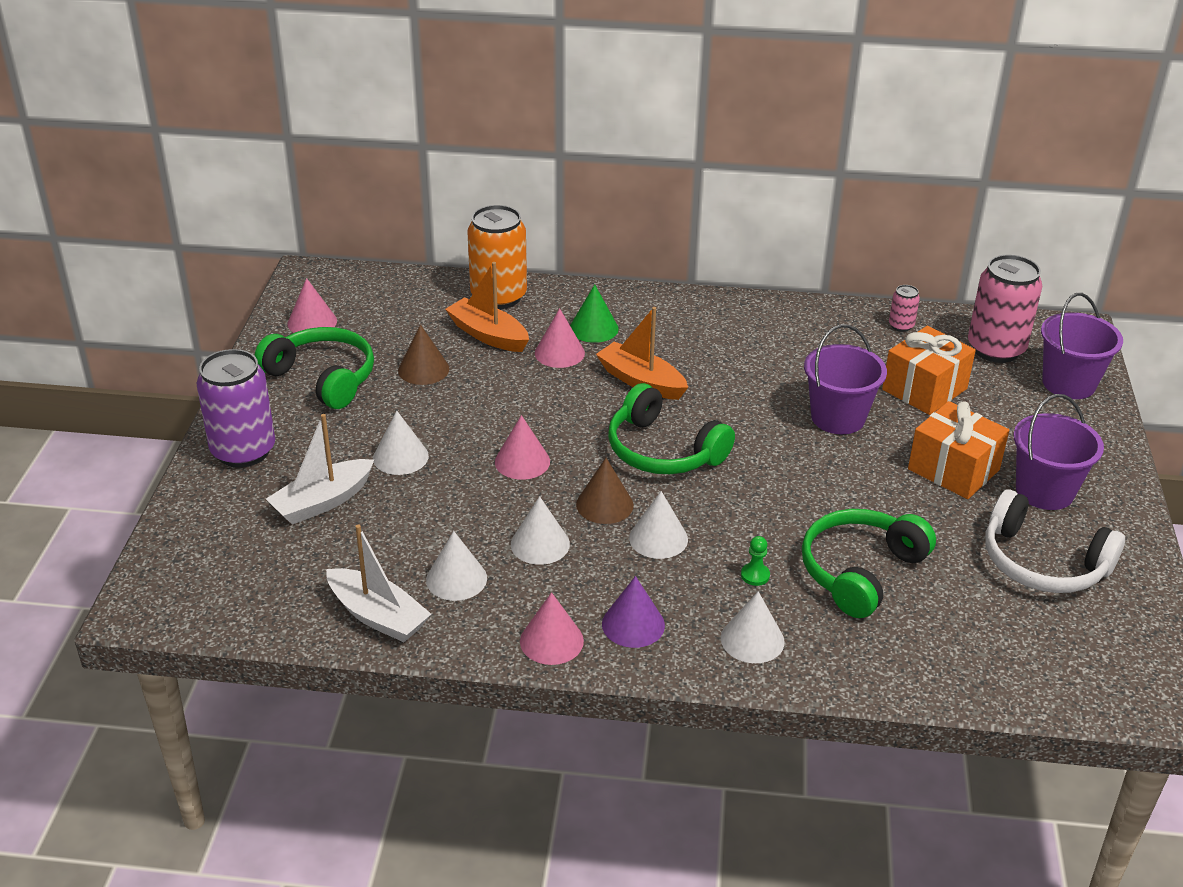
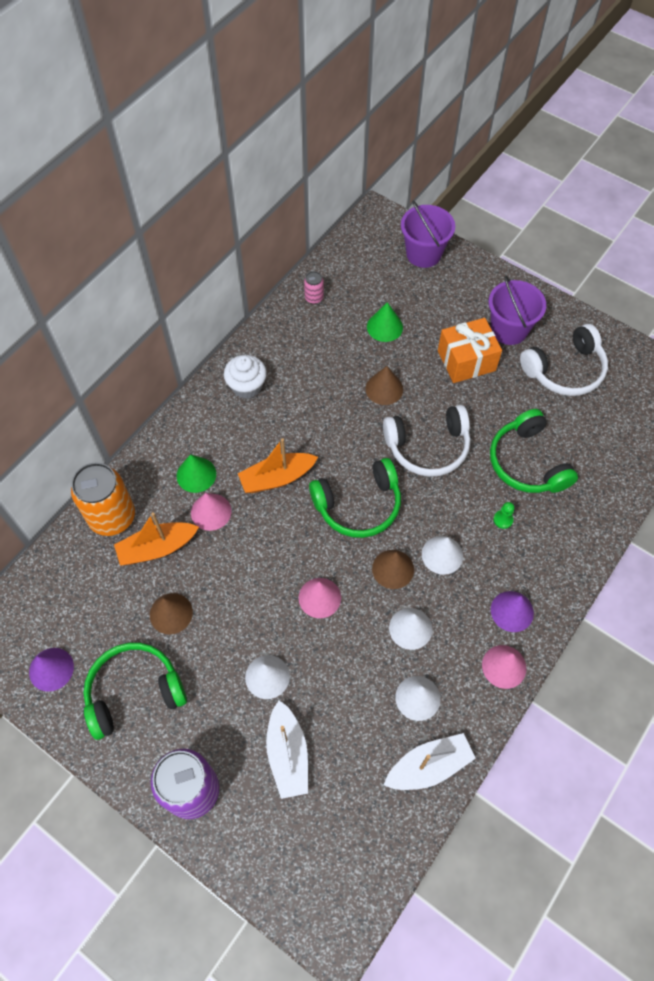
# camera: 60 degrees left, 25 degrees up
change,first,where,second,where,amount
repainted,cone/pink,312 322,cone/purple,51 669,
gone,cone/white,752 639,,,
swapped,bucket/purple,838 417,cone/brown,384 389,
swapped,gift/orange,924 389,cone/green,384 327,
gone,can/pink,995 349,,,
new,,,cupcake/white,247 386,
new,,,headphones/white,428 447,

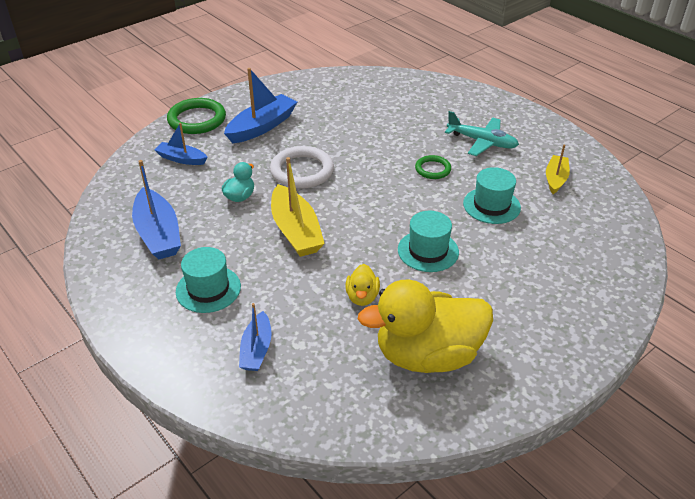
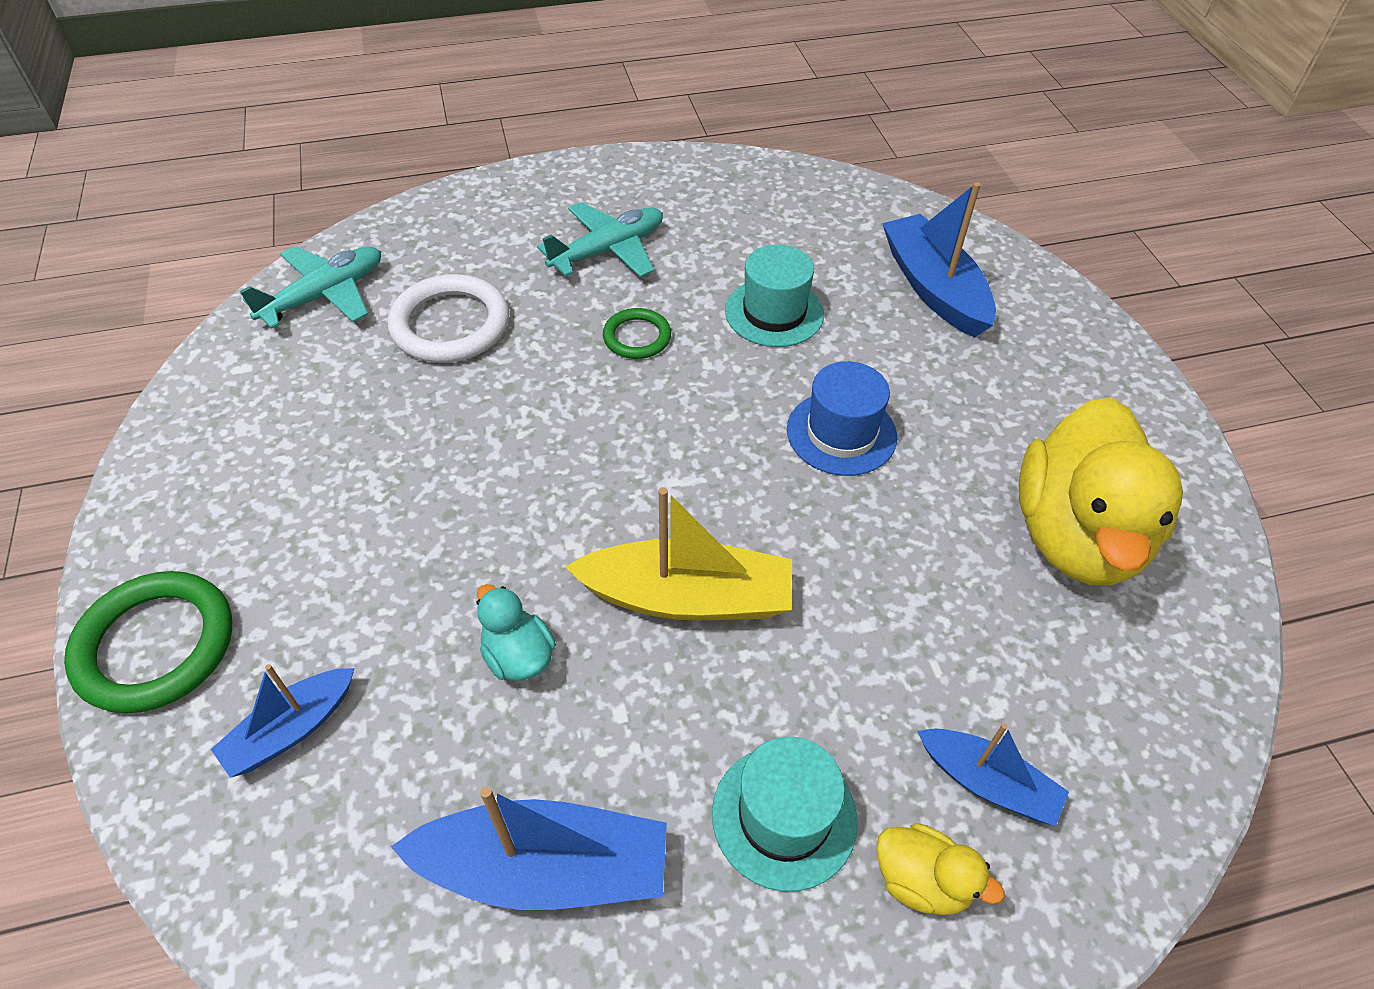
# camera: 65 degrees left, 10 degrees up
change,first,where,second,where,amount
shifted,boat/blue,262 126,,933 288,
shifted,ring/white,302 171,,450 325,
shifted,duck/yellow,362 297,,921 880,
repainted,hat/turquoise,428 251,hat/blue,841 433,
gone,boat/yellow,555 179,,,
new,,,plane/turquoise,325 295,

======

To answer, count the lines of the material that contain "swapped" and give only that number.

2